**Aim of the task:** Output the whole listing exactly, except for the pictures in it.

Task inputs: Begin

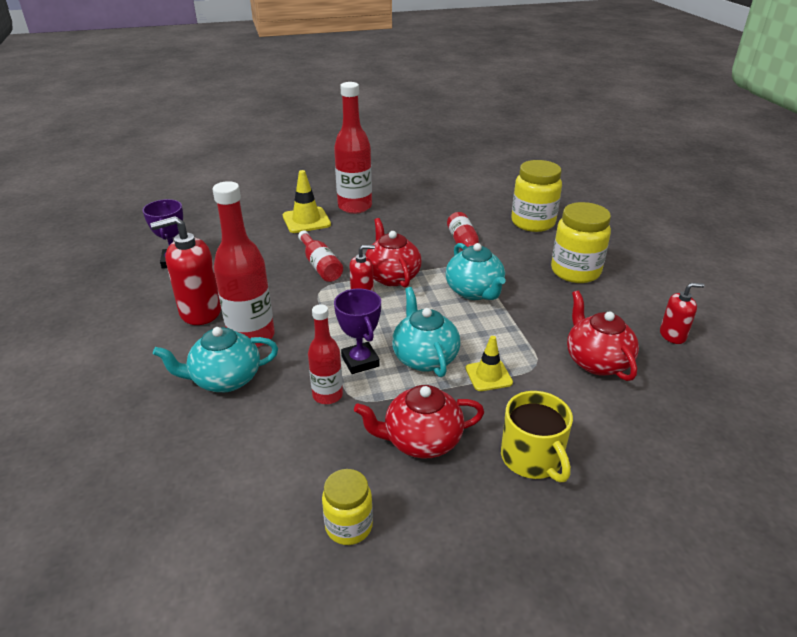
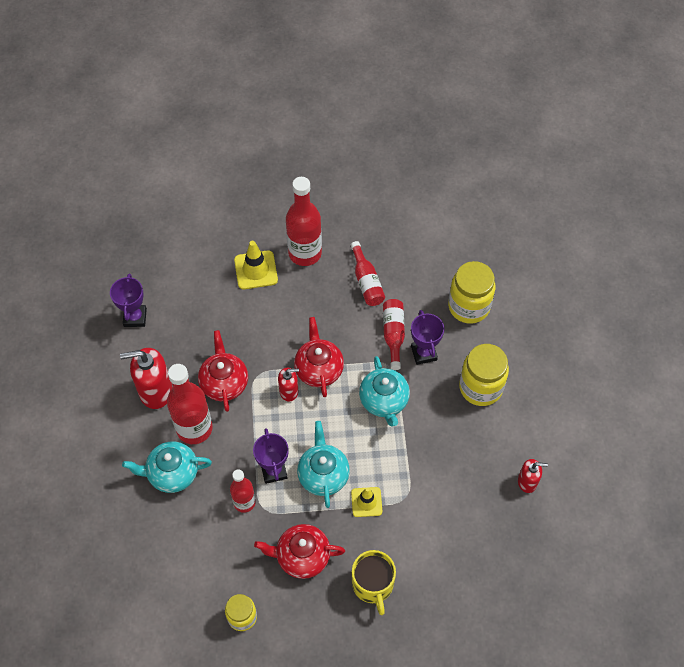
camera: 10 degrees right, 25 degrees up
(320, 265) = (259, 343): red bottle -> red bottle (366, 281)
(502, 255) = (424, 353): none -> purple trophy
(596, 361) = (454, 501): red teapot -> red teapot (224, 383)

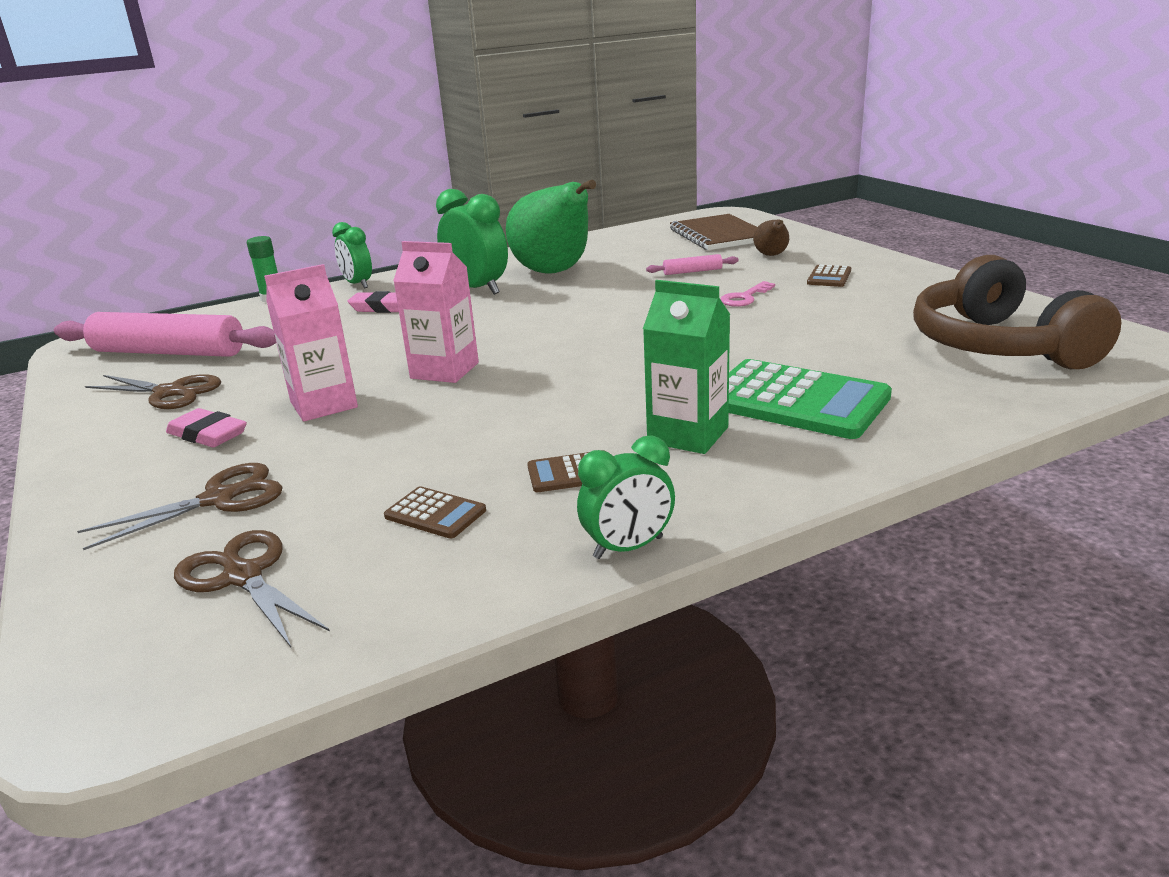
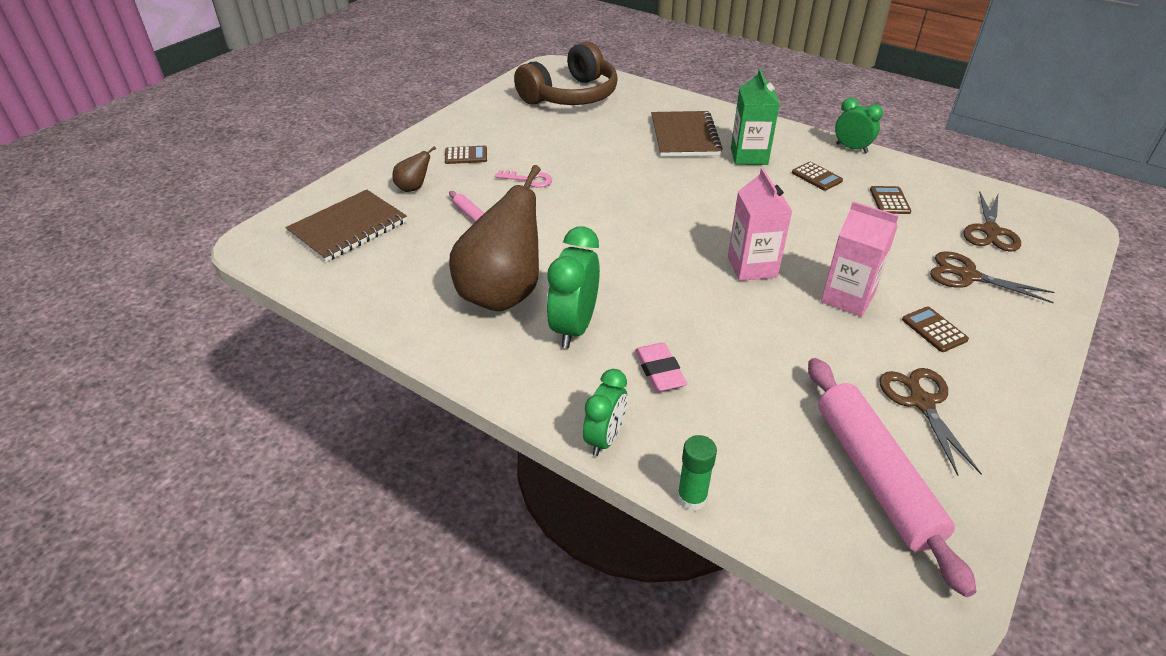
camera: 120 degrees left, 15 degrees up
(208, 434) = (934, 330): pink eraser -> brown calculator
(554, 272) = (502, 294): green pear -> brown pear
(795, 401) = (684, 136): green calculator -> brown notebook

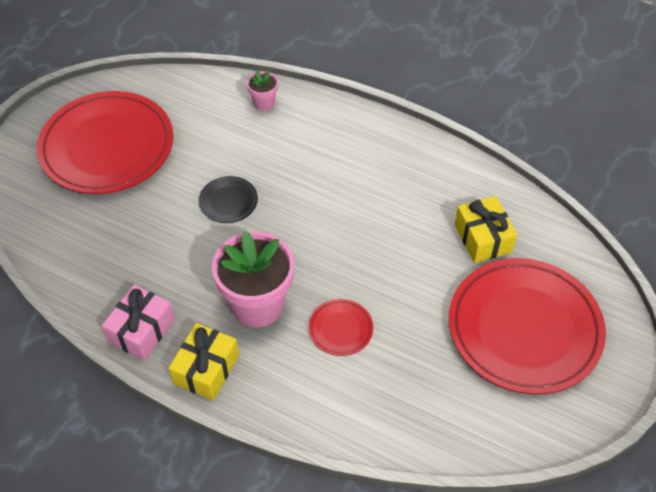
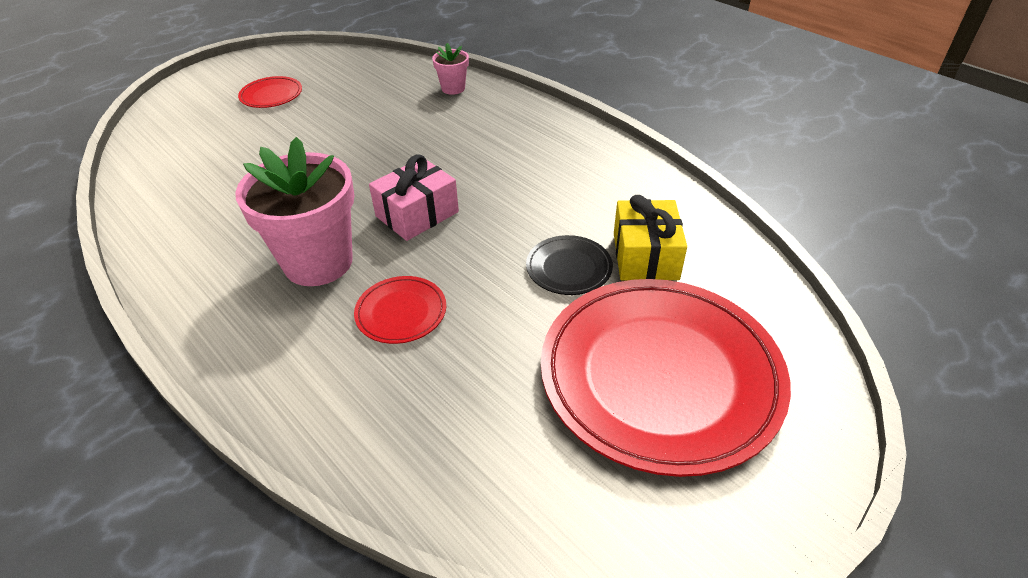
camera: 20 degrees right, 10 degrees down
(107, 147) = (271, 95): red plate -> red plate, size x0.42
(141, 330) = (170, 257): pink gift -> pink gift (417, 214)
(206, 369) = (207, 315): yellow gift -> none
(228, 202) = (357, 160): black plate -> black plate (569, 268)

Task inputs: End

**Answer space:**
camera: 10 degrees right, 25 degrees up
(320, 265) = (259, 343): red bottle -> red bottle (366, 281)
(502, 255) = (424, 353): none -> purple trophy
(596, 361) = (454, 501): red teapot -> red teapot (224, 383)

camera: 120 degrees left, 15 degrees up
(208, 434) = (934, 330): pink eraser -> brown calculator
(554, 272) = (502, 294): green pear -> brown pear
(795, 401) = (684, 136): green calculator -> brown notebook

camera: 20 degrees right, 10 degrees down
(107, 147) = (271, 95): red plate -> red plate, size x0.42
(141, 330) = (170, 257): pink gift -> pink gift (417, 214)
(206, 369) = (207, 315): yellow gift -> none
(228, 202) = (357, 160): black plate -> black plate (569, 268)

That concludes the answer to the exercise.